[Excerpts from a dataset]
· · ·

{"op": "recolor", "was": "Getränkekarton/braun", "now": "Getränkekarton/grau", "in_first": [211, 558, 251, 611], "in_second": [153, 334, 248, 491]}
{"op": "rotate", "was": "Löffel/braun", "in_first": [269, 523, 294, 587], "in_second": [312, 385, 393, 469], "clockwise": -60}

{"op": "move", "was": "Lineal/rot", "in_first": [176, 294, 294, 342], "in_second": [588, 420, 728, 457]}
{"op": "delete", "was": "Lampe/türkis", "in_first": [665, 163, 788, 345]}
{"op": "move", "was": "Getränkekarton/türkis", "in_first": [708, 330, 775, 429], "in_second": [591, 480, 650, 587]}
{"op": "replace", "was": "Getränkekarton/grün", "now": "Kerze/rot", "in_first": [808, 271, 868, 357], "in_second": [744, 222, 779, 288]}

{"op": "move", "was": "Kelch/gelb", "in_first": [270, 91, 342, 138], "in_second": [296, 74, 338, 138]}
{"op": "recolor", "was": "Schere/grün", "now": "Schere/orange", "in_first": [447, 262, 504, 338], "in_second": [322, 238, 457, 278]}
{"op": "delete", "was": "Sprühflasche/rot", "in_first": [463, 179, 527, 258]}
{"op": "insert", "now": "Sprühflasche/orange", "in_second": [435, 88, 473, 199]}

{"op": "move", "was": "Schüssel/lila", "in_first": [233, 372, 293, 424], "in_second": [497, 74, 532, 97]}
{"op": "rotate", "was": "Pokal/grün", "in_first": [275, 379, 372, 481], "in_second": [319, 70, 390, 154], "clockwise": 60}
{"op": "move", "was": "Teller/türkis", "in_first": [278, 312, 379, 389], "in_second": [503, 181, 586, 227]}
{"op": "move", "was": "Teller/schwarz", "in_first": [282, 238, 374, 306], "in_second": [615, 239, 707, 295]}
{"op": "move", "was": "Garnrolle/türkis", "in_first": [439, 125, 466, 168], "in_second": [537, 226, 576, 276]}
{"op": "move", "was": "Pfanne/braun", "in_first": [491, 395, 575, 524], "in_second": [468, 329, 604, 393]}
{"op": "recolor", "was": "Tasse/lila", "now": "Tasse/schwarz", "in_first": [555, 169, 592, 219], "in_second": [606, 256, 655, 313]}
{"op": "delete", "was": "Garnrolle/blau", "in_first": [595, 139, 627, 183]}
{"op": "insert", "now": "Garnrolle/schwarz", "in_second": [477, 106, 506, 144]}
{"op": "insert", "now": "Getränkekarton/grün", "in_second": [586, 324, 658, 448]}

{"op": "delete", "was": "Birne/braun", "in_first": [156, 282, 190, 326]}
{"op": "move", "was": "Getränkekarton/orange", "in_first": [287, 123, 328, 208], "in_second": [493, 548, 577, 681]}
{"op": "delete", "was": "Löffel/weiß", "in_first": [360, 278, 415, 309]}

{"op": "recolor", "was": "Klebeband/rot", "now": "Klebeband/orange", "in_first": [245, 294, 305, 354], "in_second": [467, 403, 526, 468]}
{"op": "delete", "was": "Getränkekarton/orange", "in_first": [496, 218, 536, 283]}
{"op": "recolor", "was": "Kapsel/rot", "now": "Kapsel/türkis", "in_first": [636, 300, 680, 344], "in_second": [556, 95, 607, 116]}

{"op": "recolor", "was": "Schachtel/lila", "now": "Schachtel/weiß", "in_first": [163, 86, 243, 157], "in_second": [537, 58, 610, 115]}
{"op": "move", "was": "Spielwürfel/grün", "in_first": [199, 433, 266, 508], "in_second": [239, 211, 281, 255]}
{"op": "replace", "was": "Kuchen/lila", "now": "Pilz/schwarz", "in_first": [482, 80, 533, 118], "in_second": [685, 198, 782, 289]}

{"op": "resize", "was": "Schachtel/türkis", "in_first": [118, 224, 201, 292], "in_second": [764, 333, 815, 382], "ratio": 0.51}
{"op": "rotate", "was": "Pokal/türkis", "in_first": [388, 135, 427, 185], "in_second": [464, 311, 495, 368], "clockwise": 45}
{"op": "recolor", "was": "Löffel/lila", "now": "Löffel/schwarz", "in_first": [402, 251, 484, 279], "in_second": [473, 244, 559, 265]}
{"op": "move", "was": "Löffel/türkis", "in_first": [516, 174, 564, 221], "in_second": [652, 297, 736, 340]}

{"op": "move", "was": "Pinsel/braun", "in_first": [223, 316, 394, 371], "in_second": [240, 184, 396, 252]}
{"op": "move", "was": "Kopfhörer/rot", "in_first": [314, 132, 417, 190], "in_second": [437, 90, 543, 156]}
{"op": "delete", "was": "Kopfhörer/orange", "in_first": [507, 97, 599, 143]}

· · ·

• Assigned task
Give back each line above precisely as it stands.

• Result of the exercise
{"op": "recolor", "was": "Getränkekarton/braun", "now": "Getränkekarton/grau", "in_first": [211, 558, 251, 611], "in_second": [153, 334, 248, 491]}
{"op": "rotate", "was": "Löffel/braun", "in_first": [269, 523, 294, 587], "in_second": [312, 385, 393, 469], "clockwise": -60}

{"op": "move", "was": "Lineal/rot", "in_first": [176, 294, 294, 342], "in_second": [588, 420, 728, 457]}
{"op": "delete", "was": "Lampe/türkis", "in_first": [665, 163, 788, 345]}
{"op": "move", "was": "Getränkekarton/türkis", "in_first": [708, 330, 775, 429], "in_second": [591, 480, 650, 587]}
{"op": "replace", "was": "Getränkekarton/grün", "now": "Kerze/rot", "in_first": [808, 271, 868, 357], "in_second": [744, 222, 779, 288]}

{"op": "move", "was": "Kelch/gelb", "in_first": [270, 91, 342, 138], "in_second": [296, 74, 338, 138]}
{"op": "recolor", "was": "Schere/grün", "now": "Schere/orange", "in_first": [447, 262, 504, 338], "in_second": [322, 238, 457, 278]}
{"op": "delete", "was": "Sprühflasche/rot", "in_first": [463, 179, 527, 258]}
{"op": "insert", "now": "Sprühflasche/orange", "in_second": [435, 88, 473, 199]}

{"op": "move", "was": "Schüssel/lila", "in_first": [233, 372, 293, 424], "in_second": [497, 74, 532, 97]}
{"op": "rotate", "was": "Pokal/grün", "in_first": [275, 379, 372, 481], "in_second": [319, 70, 390, 154], "clockwise": 60}
{"op": "move", "was": "Teller/türkis", "in_first": [278, 312, 379, 389], "in_second": [503, 181, 586, 227]}
{"op": "move", "was": "Teller/schwarz", "in_first": [282, 238, 374, 306], "in_second": [615, 239, 707, 295]}
{"op": "move", "was": "Garnrolle/türkis", "in_first": [439, 125, 466, 168], "in_second": [537, 226, 576, 276]}
{"op": "move", "was": "Pfanne/braun", "in_first": [491, 395, 575, 524], "in_second": [468, 329, 604, 393]}
{"op": "recolor", "was": "Tasse/lila", "now": "Tasse/schwarz", "in_first": [555, 169, 592, 219], "in_second": [606, 256, 655, 313]}
{"op": "delete", "was": "Garnrolle/blau", "in_first": [595, 139, 627, 183]}
{"op": "insert", "now": "Garnrolle/schwarz", "in_second": [477, 106, 506, 144]}
{"op": "insert", "now": "Getränkekarton/grün", "in_second": [586, 324, 658, 448]}

{"op": "delete", "was": "Birne/braun", "in_first": [156, 282, 190, 326]}
{"op": "move", "was": "Getränkekarton/orange", "in_first": [287, 123, 328, 208], "in_second": [493, 548, 577, 681]}
{"op": "delete", "was": "Löffel/weiß", "in_first": [360, 278, 415, 309]}

{"op": "recolor", "was": "Klebeband/rot", "now": "Klebeband/orange", "in_first": [245, 294, 305, 354], "in_second": [467, 403, 526, 468]}
{"op": "delete", "was": "Getränkekarton/orange", "in_first": [496, 218, 536, 283]}
{"op": "recolor", "was": "Kapsel/rot", "now": "Kapsel/türkis", "in_first": [636, 300, 680, 344], "in_second": [556, 95, 607, 116]}

{"op": "recolor", "was": "Schachtel/lila", "now": "Schachtel/weiß", "in_first": [163, 86, 243, 157], "in_second": [537, 58, 610, 115]}
{"op": "move", "was": "Spielwürfel/grün", "in_first": [199, 433, 266, 508], "in_second": [239, 211, 281, 255]}
{"op": "replace", "was": "Kuchen/lila", "now": "Pilz/schwarz", "in_first": [482, 80, 533, 118], "in_second": [685, 198, 782, 289]}

{"op": "resize", "was": "Schachtel/türkis", "in_first": [118, 224, 201, 292], "in_second": [764, 333, 815, 382], "ratio": 0.51}
{"op": "rotate", "was": "Pokal/türkis", "in_first": [388, 135, 427, 185], "in_second": [464, 311, 495, 368], "clockwise": 45}
{"op": "recolor", "was": "Löffel/lila", "now": "Löffel/schwarz", "in_first": [402, 251, 484, 279], "in_second": [473, 244, 559, 265]}
{"op": "move", "was": "Löffel/türkis", "in_first": [516, 174, 564, 221], "in_second": [652, 297, 736, 340]}

{"op": "move", "was": "Pinsel/braun", "in_first": [223, 316, 394, 371], "in_second": [240, 184, 396, 252]}
{"op": "move", "was": "Kopfhörer/rot", "in_first": [314, 132, 417, 190], "in_second": [437, 90, 543, 156]}
{"op": "delete", "was": "Kopfhörer/orange", "in_first": [507, 97, 599, 143]}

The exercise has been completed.